_WHAT THE EXERCISE ASKS_.
For each line of the listing below that contains the string "orange", copy the line.

_RECORDS PROVIDED_.
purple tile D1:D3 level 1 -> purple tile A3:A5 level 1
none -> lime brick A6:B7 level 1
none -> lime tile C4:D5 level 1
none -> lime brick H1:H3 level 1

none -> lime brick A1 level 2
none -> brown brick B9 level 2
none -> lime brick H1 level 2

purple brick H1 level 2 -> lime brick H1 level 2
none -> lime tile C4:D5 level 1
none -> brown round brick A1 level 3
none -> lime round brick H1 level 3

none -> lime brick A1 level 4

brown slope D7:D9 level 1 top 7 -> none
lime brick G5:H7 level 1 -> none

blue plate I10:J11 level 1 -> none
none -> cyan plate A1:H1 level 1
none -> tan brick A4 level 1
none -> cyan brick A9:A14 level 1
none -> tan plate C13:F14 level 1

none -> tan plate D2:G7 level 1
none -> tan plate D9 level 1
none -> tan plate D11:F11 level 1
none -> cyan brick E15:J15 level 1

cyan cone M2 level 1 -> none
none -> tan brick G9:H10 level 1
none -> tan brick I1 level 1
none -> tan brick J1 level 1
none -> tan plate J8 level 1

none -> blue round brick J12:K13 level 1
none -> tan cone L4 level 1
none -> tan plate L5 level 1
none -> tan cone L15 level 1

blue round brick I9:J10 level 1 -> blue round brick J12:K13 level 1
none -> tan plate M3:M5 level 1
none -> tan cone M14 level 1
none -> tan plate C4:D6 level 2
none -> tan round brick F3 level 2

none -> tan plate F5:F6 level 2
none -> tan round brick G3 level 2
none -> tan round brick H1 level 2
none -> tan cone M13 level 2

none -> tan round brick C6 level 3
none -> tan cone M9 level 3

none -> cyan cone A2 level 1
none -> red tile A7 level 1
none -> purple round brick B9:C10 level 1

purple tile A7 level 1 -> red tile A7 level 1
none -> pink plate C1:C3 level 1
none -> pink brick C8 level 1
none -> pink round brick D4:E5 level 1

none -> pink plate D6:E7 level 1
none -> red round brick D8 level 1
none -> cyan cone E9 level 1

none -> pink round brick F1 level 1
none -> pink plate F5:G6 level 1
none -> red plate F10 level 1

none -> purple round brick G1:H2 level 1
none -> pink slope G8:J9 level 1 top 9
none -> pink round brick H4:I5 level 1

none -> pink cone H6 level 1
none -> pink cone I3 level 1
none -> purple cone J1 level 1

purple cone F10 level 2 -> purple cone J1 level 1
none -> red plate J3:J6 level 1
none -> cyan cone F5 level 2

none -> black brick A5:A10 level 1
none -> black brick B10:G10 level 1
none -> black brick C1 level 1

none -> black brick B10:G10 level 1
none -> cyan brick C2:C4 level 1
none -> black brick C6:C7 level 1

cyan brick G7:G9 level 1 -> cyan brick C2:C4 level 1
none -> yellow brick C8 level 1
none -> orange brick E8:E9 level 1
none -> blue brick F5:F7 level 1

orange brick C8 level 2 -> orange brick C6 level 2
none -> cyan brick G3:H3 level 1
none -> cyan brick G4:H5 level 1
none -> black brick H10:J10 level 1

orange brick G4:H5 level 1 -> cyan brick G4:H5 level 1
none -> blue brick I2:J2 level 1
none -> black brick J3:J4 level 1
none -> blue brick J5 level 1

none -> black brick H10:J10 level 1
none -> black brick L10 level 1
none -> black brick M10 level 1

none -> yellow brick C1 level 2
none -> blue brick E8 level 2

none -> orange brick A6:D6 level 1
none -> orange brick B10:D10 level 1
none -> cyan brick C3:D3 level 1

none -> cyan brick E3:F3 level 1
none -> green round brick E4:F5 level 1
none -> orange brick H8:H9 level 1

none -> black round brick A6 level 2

_WRITTEN SOLUTION_.
none -> orange brick E8:E9 level 1
orange brick C8 level 2 -> orange brick C6 level 2
orange brick G4:H5 level 1 -> cyan brick G4:H5 level 1
none -> orange brick A6:D6 level 1
none -> orange brick B10:D10 level 1
none -> orange brick H8:H9 level 1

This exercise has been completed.